Would you reproduce exactly the lines below from the one holding "D4: diode 1N4004" through the one holding "R25: 4.7k (CNT3, DRV2) -> 4.7k (CNT3, COIL)", inclusive, and no others?

··· INFORMATION SHOWN ···

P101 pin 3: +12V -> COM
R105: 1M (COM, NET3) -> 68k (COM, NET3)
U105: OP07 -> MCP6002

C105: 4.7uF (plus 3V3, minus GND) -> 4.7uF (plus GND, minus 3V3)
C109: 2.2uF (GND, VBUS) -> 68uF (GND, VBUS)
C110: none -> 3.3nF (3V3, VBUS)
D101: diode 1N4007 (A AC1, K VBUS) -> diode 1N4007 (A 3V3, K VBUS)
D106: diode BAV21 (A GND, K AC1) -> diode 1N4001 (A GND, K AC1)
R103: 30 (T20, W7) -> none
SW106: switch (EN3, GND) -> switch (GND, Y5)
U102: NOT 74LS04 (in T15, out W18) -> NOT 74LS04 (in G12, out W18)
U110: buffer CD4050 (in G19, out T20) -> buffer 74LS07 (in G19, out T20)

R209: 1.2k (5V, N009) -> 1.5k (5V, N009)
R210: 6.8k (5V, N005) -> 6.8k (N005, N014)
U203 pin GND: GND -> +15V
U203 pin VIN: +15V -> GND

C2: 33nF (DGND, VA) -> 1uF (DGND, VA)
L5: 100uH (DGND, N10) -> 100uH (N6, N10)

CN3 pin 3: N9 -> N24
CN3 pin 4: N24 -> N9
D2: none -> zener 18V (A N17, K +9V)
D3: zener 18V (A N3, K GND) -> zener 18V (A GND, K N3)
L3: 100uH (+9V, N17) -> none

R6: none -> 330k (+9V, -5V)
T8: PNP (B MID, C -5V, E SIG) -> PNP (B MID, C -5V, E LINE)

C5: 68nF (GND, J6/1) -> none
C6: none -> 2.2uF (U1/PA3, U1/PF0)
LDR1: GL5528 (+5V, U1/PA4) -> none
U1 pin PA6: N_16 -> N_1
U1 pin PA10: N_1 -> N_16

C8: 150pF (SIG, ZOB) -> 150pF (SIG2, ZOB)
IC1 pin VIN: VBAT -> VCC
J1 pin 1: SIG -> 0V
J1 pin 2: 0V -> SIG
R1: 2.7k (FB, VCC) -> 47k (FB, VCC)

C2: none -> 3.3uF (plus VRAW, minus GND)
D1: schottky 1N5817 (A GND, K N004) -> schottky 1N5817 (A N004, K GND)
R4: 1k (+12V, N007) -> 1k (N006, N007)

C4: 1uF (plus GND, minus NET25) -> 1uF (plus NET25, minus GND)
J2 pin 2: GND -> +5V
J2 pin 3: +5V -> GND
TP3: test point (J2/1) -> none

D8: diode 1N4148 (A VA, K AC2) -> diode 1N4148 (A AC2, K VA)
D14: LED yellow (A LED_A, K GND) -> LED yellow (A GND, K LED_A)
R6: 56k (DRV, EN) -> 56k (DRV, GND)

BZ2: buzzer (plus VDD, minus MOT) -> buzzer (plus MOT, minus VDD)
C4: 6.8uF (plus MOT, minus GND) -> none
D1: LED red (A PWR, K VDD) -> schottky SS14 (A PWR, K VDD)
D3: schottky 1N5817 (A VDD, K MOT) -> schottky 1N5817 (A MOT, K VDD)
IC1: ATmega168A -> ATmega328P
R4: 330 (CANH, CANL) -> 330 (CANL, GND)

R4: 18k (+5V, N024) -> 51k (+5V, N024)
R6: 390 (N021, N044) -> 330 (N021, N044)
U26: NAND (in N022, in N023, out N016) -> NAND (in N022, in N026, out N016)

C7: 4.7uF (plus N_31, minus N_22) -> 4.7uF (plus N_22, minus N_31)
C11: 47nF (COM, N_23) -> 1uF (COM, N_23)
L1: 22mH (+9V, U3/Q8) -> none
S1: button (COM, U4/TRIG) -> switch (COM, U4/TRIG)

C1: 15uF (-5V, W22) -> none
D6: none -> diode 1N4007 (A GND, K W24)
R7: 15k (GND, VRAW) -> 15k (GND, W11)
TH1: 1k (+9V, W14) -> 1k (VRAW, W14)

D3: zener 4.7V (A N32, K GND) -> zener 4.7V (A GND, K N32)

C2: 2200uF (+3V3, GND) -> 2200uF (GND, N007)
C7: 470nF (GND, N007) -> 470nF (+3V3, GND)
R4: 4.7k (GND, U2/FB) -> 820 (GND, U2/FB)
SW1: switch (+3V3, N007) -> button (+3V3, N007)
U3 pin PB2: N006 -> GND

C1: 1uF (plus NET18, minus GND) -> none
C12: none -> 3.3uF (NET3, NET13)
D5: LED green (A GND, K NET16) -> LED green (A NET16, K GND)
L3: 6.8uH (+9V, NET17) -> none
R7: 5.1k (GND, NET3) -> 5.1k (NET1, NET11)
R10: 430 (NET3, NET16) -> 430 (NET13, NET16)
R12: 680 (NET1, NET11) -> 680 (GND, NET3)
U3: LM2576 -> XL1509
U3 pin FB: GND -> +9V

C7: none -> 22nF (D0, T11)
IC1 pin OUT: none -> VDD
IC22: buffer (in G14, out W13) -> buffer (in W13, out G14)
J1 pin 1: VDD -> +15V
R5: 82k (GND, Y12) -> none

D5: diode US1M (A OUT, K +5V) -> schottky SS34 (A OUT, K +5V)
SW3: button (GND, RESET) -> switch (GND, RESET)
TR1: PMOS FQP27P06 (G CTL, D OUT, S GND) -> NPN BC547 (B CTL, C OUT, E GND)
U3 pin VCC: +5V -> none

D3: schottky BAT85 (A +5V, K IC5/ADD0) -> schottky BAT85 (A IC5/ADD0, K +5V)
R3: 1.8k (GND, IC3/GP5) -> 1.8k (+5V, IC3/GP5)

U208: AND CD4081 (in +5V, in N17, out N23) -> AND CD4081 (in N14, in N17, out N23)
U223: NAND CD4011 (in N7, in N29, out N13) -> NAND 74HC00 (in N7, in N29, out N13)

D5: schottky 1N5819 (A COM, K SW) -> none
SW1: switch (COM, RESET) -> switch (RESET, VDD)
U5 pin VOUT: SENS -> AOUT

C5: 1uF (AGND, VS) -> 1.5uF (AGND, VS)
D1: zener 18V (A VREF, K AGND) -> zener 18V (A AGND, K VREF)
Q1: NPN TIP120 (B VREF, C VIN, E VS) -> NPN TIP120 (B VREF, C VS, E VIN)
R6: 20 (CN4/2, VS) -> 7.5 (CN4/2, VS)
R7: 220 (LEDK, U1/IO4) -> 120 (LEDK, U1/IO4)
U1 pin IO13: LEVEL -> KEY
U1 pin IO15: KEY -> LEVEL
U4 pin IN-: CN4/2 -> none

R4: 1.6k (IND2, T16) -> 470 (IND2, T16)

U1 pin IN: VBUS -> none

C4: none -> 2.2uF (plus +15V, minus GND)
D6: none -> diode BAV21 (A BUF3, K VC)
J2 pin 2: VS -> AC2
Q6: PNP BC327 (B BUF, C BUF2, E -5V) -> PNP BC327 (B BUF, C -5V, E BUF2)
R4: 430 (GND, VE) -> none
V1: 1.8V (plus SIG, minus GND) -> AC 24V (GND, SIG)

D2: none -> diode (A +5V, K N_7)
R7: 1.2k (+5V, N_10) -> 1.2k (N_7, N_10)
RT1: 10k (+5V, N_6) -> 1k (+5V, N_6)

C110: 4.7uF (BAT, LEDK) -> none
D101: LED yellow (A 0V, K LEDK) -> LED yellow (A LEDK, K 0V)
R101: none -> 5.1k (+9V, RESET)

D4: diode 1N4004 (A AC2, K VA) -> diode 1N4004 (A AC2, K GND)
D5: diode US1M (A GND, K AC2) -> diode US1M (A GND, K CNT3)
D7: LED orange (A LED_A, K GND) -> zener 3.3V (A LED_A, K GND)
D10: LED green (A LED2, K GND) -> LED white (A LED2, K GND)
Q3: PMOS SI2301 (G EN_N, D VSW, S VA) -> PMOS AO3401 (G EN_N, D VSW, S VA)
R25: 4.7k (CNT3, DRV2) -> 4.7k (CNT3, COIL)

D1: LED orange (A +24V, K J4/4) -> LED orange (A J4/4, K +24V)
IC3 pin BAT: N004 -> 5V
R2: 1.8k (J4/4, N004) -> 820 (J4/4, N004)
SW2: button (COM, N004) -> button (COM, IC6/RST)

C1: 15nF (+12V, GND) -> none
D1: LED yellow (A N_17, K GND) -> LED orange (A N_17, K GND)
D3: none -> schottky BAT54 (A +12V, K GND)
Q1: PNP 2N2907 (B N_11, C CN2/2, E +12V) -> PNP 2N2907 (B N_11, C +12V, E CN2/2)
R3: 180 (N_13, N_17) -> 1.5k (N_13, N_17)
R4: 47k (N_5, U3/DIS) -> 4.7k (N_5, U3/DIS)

···

EXERCISE SOLUTION:
D4: diode 1N4004 (A AC2, K VA) -> diode 1N4004 (A AC2, K GND)
D5: diode US1M (A GND, K AC2) -> diode US1M (A GND, K CNT3)
D7: LED orange (A LED_A, K GND) -> zener 3.3V (A LED_A, K GND)
D10: LED green (A LED2, K GND) -> LED white (A LED2, K GND)
Q3: PMOS SI2301 (G EN_N, D VSW, S VA) -> PMOS AO3401 (G EN_N, D VSW, S VA)
R25: 4.7k (CNT3, DRV2) -> 4.7k (CNT3, COIL)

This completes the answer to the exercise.